[TASK BRIEF] Only the lines below between the ones containing "C104: none -> 470nF (GND, N015)" and "T101: PMOS (G", inclusive, are to be reproduced, each exactly as it stands.

[RECORDS FOR PROCESSING]
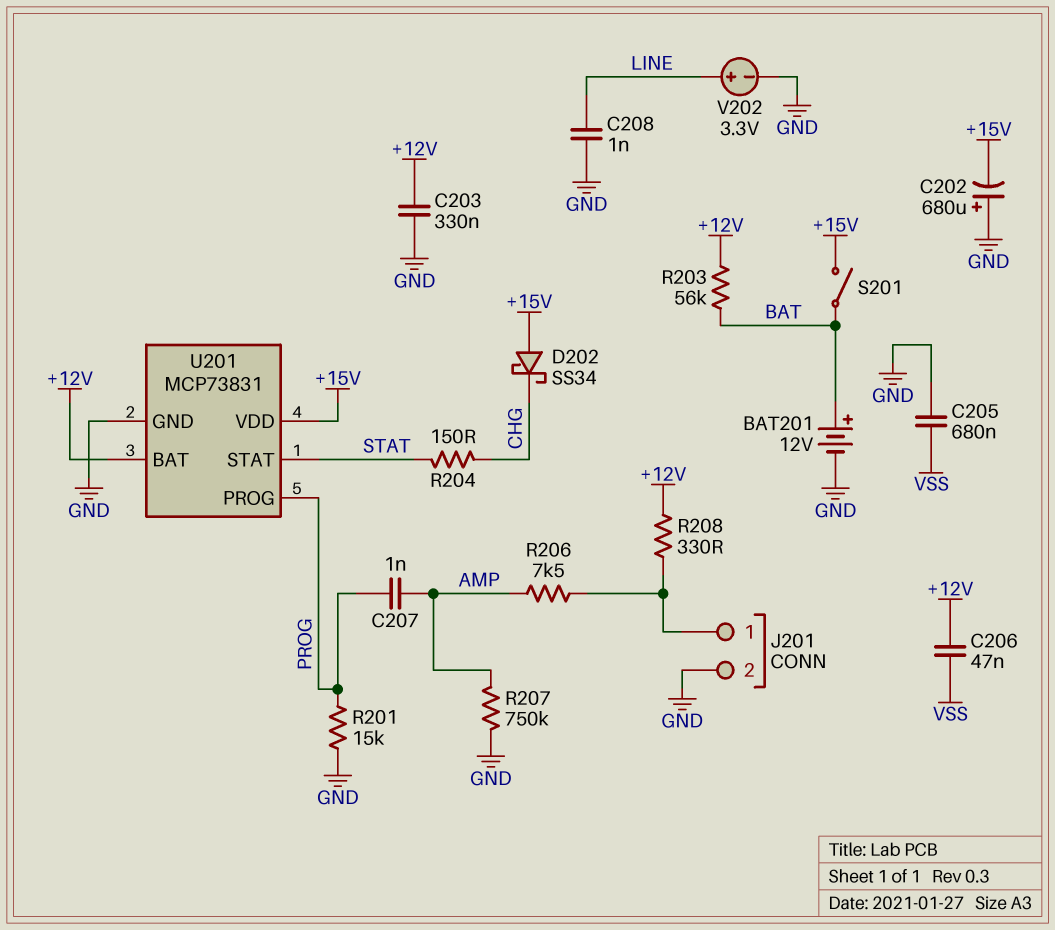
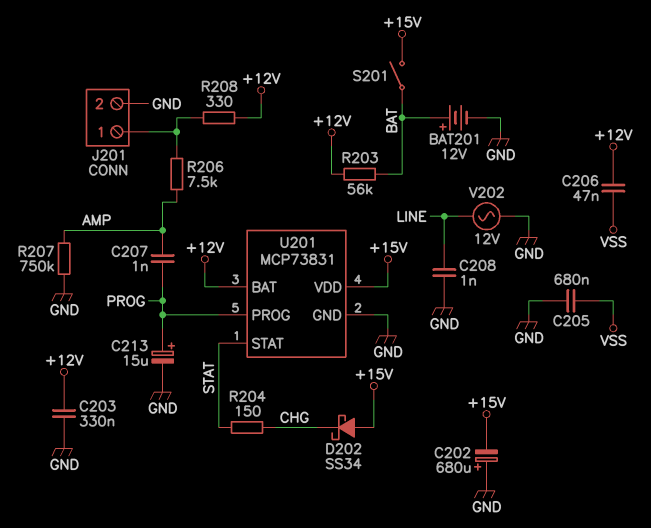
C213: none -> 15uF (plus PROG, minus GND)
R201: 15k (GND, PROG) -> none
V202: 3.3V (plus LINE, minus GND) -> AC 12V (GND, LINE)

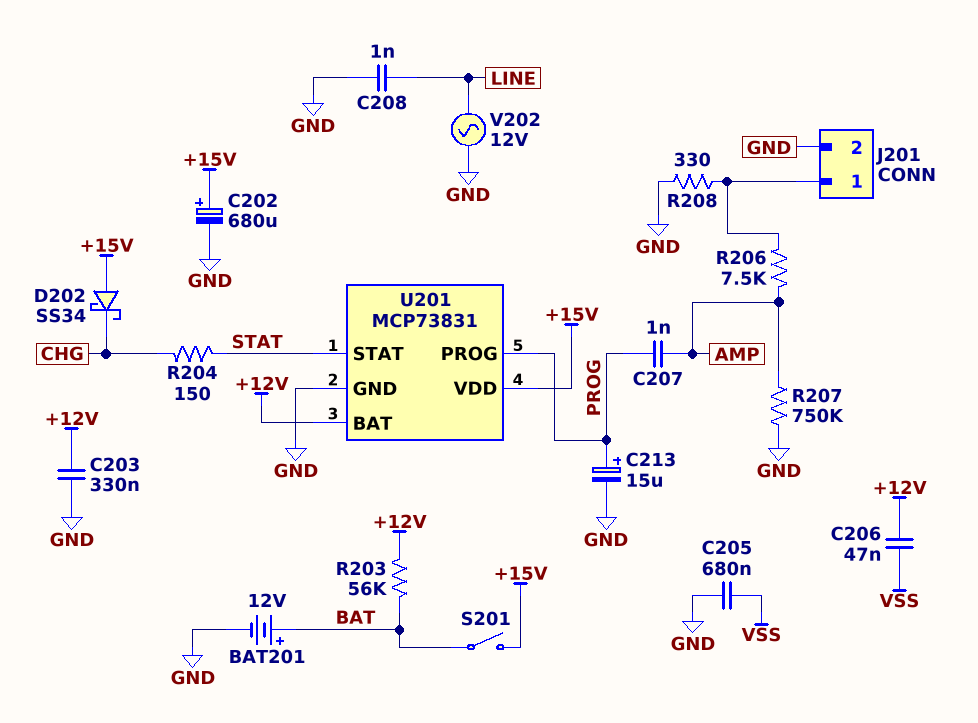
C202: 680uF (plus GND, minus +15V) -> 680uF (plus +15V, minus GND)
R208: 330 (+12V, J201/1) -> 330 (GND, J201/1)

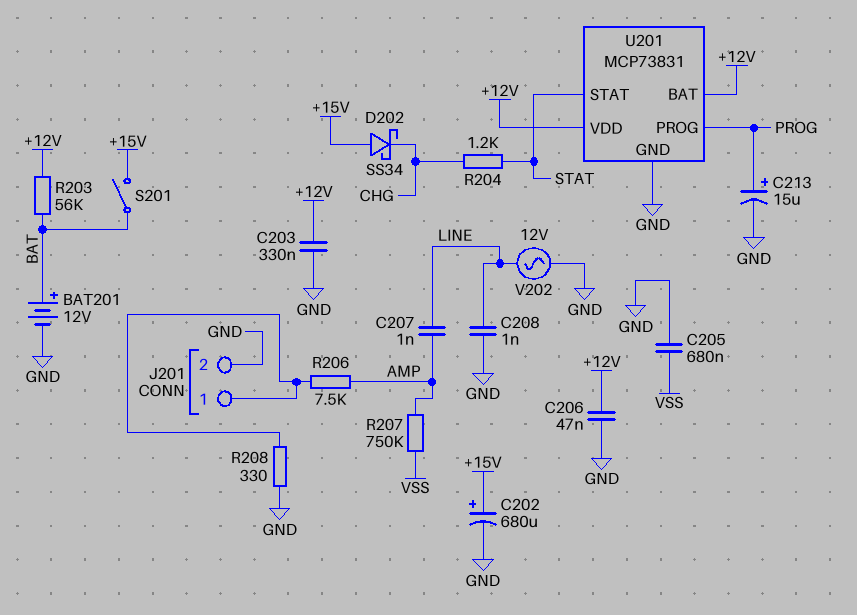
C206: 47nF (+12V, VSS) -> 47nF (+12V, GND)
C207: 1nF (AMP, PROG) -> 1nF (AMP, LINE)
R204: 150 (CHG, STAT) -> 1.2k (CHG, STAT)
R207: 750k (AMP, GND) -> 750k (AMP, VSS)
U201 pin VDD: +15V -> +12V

* * *

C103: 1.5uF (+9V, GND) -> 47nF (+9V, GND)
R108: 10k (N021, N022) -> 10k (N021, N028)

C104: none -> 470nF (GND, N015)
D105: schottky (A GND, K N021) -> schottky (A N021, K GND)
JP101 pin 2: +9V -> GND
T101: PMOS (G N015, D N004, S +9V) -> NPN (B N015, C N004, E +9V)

[RESPONSE TO THE EXERCISE]
C104: none -> 470nF (GND, N015)
D105: schottky (A GND, K N021) -> schottky (A N021, K GND)
JP101 pin 2: +9V -> GND
T101: PMOS (G N015, D N004, S +9V) -> NPN (B N015, C N004, E +9V)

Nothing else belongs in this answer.